Your answer should consist of every line from the records that holds the string "orange".

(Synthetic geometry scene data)
□ □ □ □ □

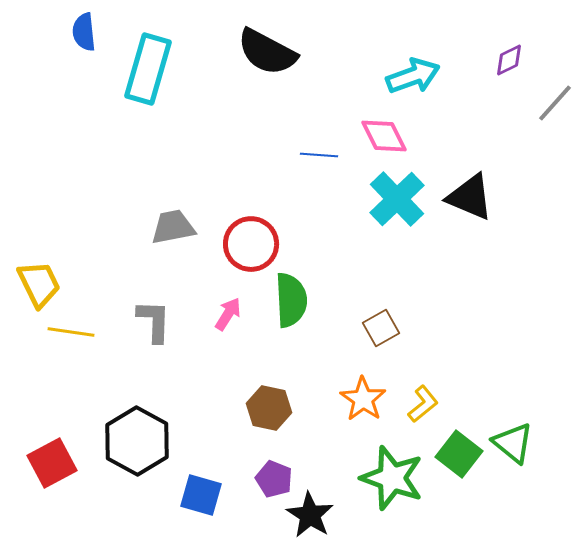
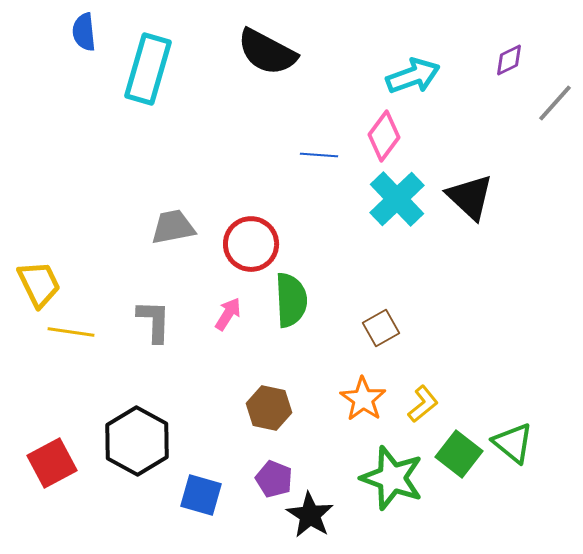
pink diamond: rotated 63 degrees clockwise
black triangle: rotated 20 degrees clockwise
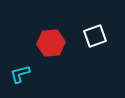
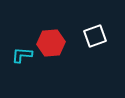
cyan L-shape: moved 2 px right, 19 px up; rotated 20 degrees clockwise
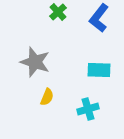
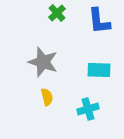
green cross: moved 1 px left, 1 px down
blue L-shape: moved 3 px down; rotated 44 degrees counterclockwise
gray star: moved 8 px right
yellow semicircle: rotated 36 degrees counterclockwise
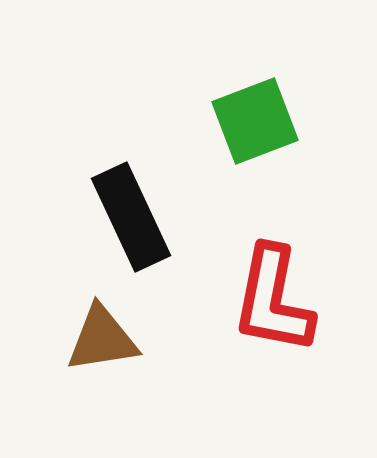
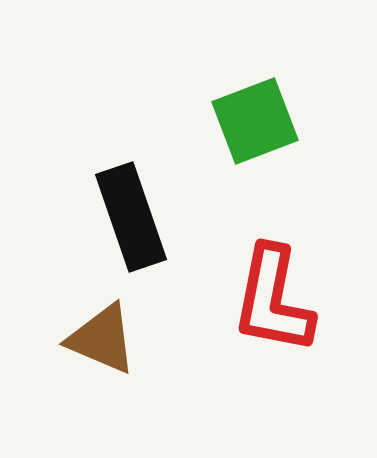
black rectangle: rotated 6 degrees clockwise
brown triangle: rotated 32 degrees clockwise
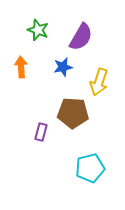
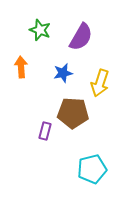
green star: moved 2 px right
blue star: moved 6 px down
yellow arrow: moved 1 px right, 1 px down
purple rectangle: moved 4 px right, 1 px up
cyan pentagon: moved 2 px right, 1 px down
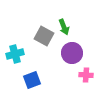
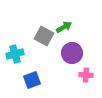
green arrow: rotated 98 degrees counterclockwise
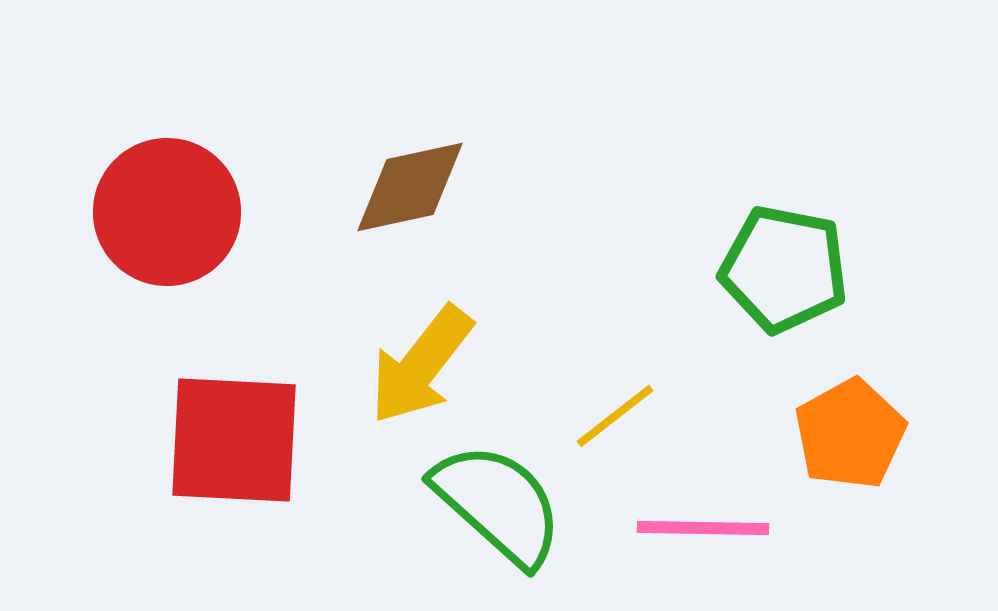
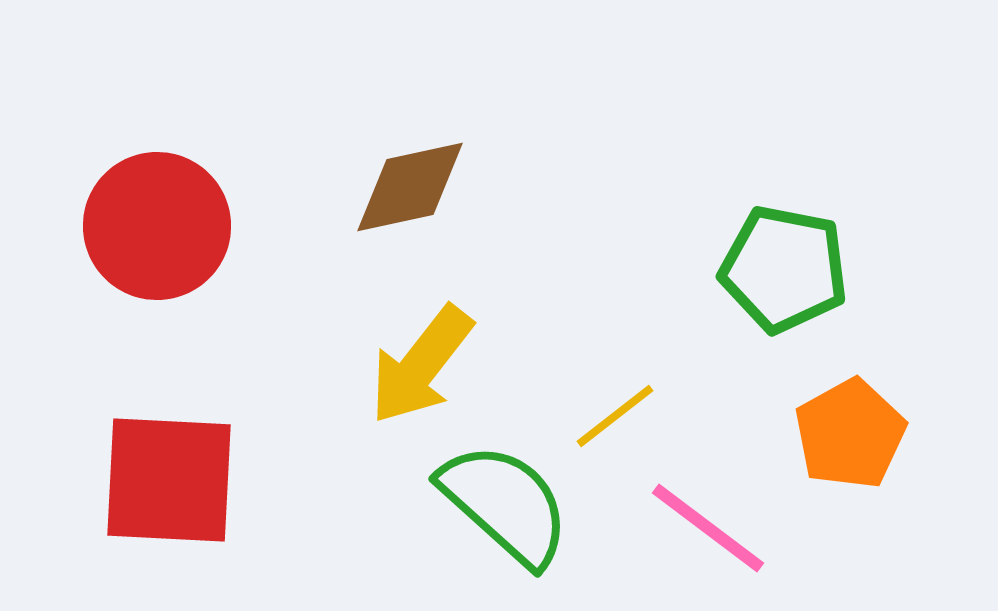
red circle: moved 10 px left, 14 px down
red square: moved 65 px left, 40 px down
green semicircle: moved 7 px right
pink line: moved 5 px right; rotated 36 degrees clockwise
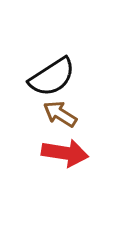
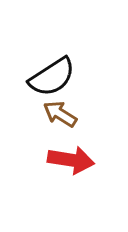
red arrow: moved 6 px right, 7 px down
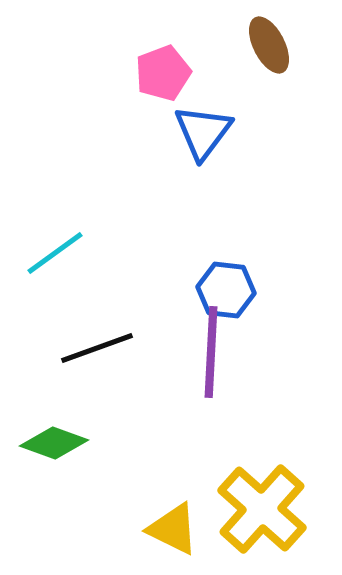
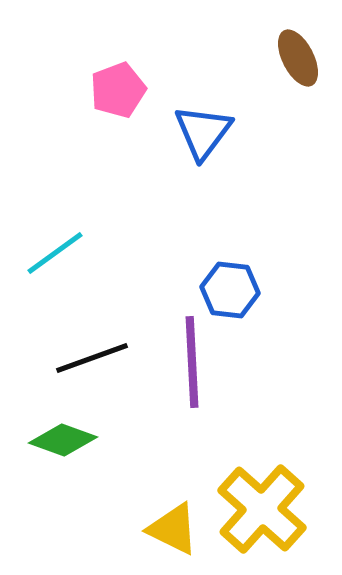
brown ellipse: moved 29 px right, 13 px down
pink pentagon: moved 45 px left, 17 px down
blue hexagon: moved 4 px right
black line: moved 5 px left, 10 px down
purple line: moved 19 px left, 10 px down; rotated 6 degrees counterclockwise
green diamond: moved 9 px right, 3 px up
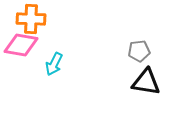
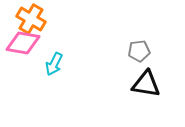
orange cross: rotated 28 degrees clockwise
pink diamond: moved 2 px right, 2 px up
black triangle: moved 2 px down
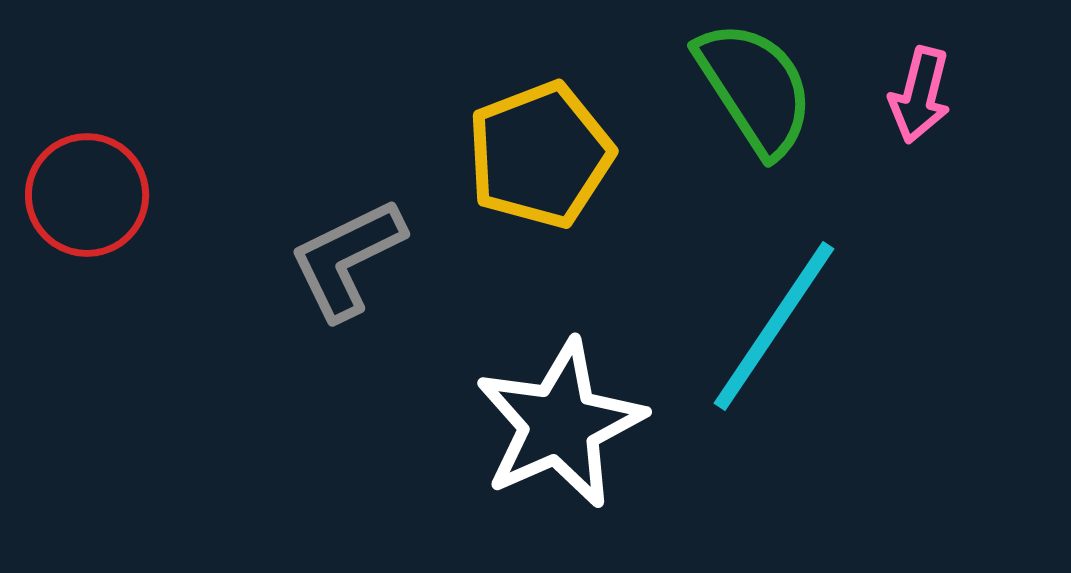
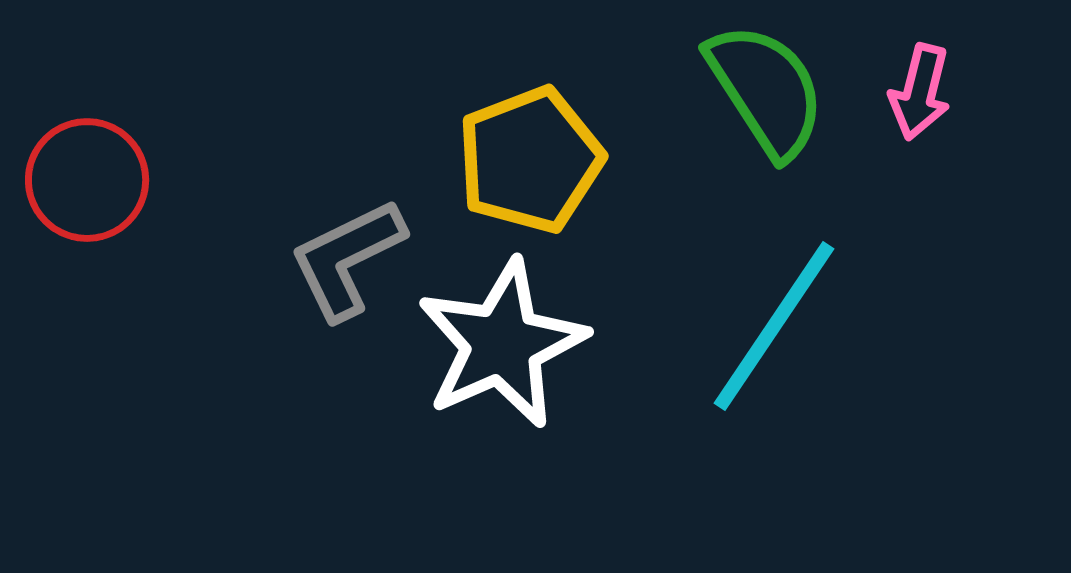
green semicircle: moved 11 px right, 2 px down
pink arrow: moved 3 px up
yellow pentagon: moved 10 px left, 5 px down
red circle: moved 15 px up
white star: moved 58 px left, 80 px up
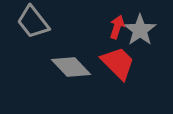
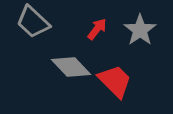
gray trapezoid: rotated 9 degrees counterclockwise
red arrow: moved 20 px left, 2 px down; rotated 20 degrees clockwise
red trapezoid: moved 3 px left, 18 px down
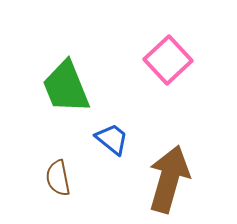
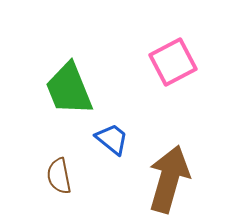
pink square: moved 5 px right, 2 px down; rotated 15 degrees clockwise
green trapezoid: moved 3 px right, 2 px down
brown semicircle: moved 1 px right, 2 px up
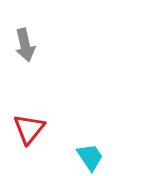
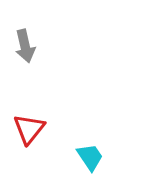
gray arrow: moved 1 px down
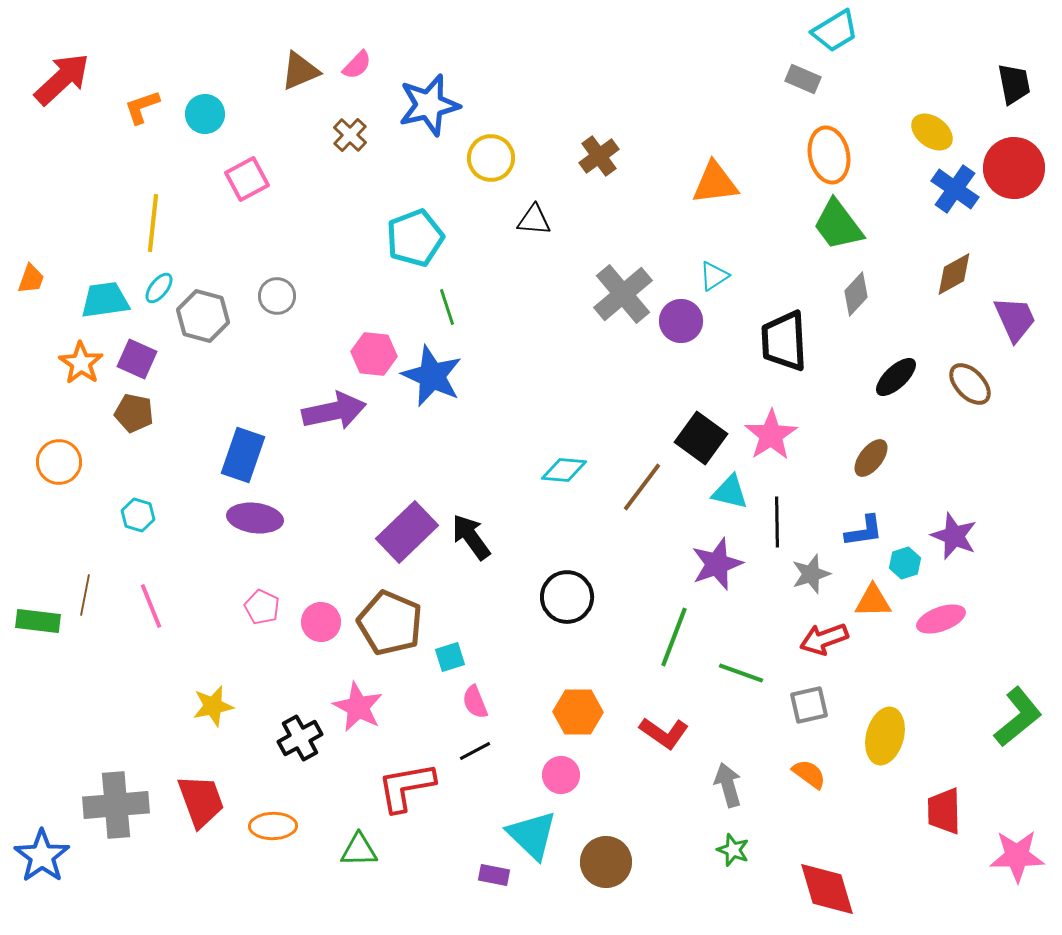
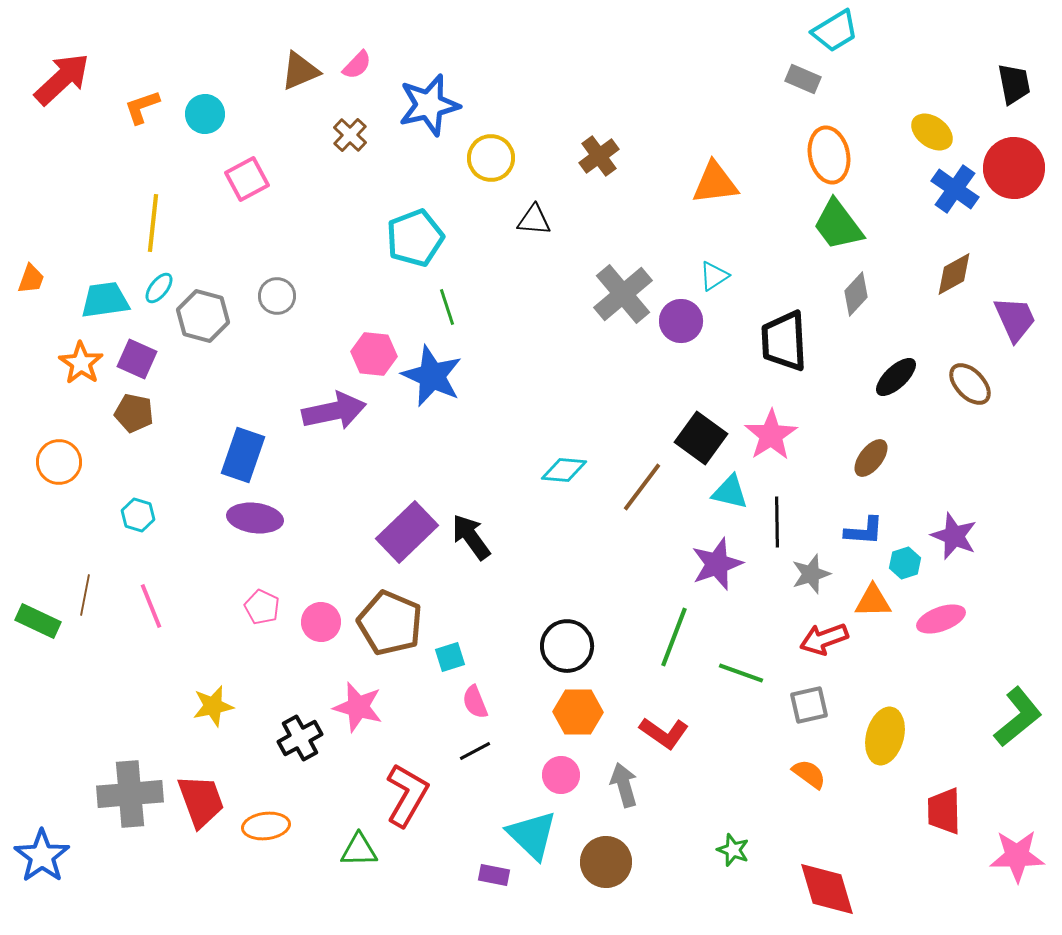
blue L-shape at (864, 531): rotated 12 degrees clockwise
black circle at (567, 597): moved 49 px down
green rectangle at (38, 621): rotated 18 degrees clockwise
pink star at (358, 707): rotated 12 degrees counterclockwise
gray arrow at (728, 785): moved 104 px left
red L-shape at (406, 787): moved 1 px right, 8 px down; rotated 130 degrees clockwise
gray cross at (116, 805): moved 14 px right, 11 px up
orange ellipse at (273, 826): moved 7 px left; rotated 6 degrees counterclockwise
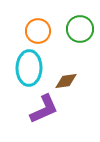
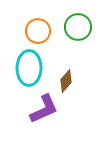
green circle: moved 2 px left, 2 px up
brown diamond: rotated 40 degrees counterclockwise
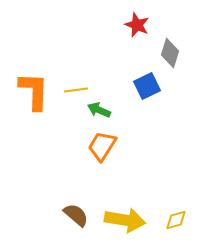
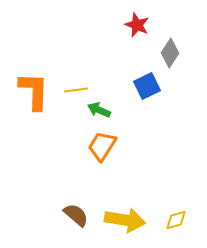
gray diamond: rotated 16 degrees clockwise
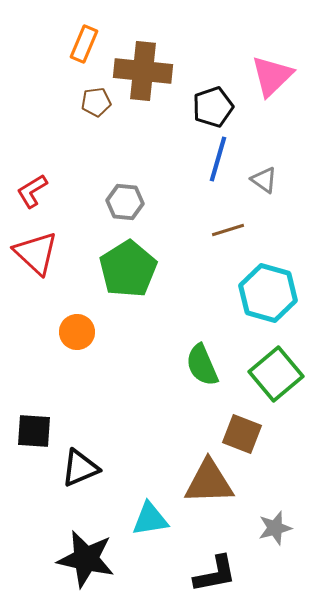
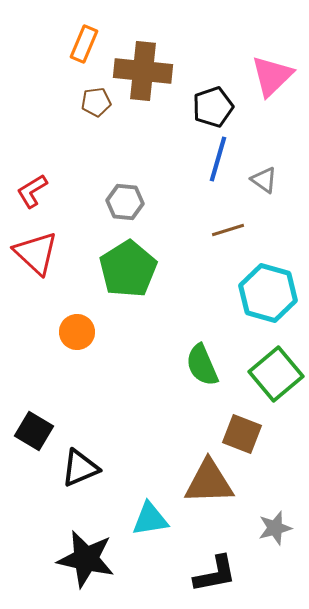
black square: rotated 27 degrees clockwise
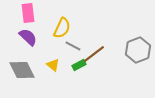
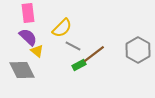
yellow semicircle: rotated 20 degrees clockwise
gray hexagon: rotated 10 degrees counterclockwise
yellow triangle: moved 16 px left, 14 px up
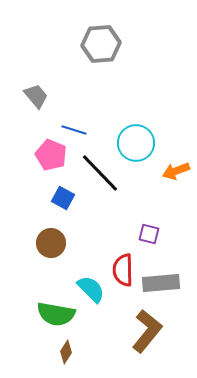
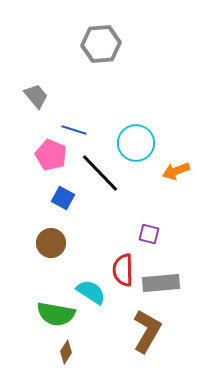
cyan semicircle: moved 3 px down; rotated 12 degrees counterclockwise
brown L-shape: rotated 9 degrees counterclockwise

□ □ □ □ □

# Result below
orange cross: rotated 28 degrees clockwise
orange ellipse at (273, 826): moved 7 px left; rotated 6 degrees counterclockwise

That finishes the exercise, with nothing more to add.